### Work required
Please give back word for word the lines of the material below between the line containing "building: [243,203,279,228] ->" and the line containing "building: none -> [182,272,209,315]", inclusive.

### Records supplied
────────

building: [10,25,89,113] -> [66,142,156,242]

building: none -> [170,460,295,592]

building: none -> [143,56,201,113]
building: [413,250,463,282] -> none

────────

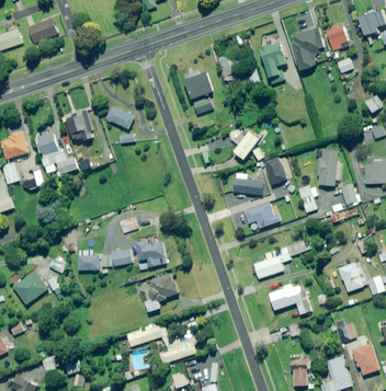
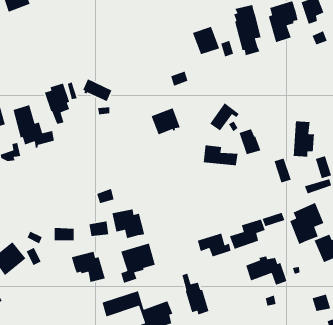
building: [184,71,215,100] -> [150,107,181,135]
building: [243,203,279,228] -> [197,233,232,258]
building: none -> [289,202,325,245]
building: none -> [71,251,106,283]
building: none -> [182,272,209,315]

────────

### Solution for this problem
building: [243,203,279,228] -> [197,233,232,258]
building: none -> [289,202,325,245]
building: none -> [71,251,106,283]
building: none -> [182,272,209,315]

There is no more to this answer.